# [Your task]
Transcribe each record precisely; images stay out.

-------- Dataset entries --------

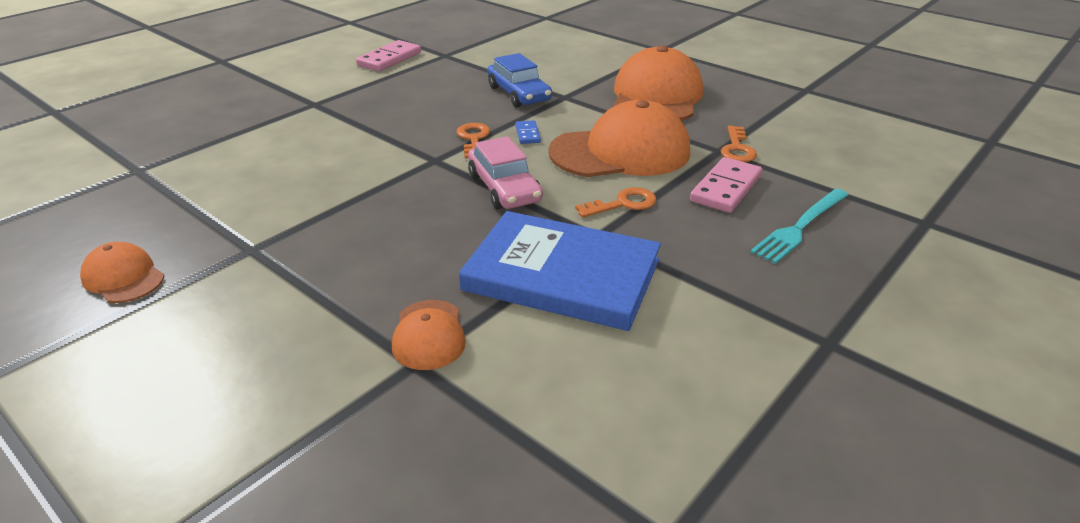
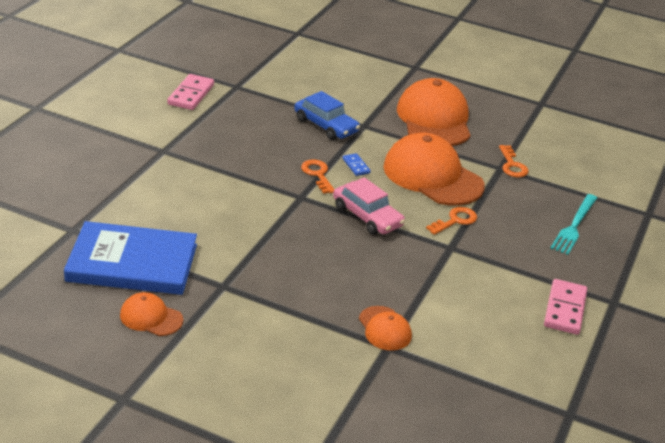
camera: 20 degrees left, 0 degrees up
(562, 275) = (442, 278): blue book -> blue book (132, 263)
(620, 152) = (432, 176): orange cap -> orange cap turned 105 degrees counterclockwise
(725, 188) = (517, 200): pink domino -> pink domino (564, 309)

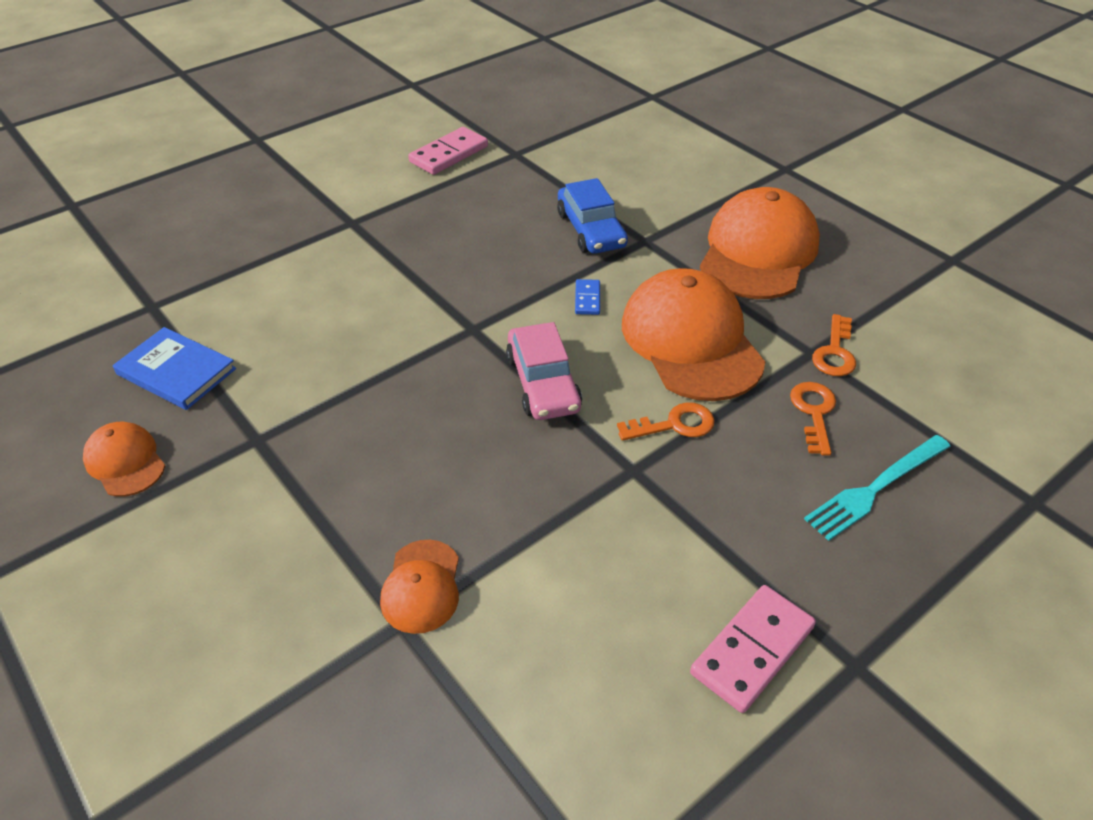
camera: 30 degrees right, 10 degrees up
(132, 263) = (176, 371): blue book -> blue book, size x0.60
(318, 174) = (523, 300): orange key -> orange key (814, 413)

--------

# [Answer space]
camera: 20 degrees left, 0 degrees up
(562, 275) = (442, 278): blue book -> blue book (132, 263)
(620, 152) = (432, 176): orange cap -> orange cap turned 105 degrees counterclockwise
(725, 188) = (517, 200): pink domino -> pink domino (564, 309)

camera: 30 degrees right, 10 degrees up
(132, 263) = (176, 371): blue book -> blue book, size x0.60
(318, 174) = (523, 300): orange key -> orange key (814, 413)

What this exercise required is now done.